Data extracted from a collection:
****************************************
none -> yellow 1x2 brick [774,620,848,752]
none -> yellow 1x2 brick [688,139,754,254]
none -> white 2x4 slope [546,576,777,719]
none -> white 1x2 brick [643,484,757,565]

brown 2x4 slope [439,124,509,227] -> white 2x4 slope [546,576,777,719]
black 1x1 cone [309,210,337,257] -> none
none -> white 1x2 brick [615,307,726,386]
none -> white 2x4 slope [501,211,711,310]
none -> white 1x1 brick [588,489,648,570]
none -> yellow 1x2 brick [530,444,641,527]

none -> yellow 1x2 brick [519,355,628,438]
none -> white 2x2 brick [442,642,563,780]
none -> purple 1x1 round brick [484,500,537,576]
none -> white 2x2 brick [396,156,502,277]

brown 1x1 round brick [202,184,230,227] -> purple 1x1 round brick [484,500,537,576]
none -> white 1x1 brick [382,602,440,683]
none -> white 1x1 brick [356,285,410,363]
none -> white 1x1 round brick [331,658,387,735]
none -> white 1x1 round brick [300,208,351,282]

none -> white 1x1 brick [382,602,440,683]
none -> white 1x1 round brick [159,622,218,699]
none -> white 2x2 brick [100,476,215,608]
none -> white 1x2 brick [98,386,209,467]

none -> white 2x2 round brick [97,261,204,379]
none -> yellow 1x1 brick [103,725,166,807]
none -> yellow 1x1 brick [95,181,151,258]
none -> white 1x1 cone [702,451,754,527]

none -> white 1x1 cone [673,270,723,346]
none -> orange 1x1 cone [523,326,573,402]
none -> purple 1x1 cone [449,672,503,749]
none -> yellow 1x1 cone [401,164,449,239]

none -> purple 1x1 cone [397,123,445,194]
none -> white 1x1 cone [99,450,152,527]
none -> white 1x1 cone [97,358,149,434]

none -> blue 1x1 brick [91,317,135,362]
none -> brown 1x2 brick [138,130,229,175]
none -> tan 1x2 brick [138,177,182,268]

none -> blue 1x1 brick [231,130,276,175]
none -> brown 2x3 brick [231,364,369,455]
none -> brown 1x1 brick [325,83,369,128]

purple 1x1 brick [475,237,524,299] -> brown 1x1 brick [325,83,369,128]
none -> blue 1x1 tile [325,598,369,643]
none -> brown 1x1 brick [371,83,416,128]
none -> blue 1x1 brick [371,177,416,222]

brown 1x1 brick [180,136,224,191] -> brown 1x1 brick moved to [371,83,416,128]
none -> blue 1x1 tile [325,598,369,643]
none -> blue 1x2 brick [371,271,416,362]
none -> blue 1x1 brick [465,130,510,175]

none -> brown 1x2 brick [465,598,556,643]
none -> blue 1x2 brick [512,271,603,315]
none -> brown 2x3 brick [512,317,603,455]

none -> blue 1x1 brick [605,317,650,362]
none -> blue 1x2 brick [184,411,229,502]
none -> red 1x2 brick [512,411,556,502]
****************************************
Try it: Whenever a line above includes "round", copy it in full.

Result of this task:
none -> purple 1x1 round brick [484,500,537,576]
brown 1x1 round brick [202,184,230,227] -> purple 1x1 round brick [484,500,537,576]
none -> white 1x1 round brick [331,658,387,735]
none -> white 1x1 round brick [300,208,351,282]
none -> white 1x1 round brick [159,622,218,699]
none -> white 2x2 round brick [97,261,204,379]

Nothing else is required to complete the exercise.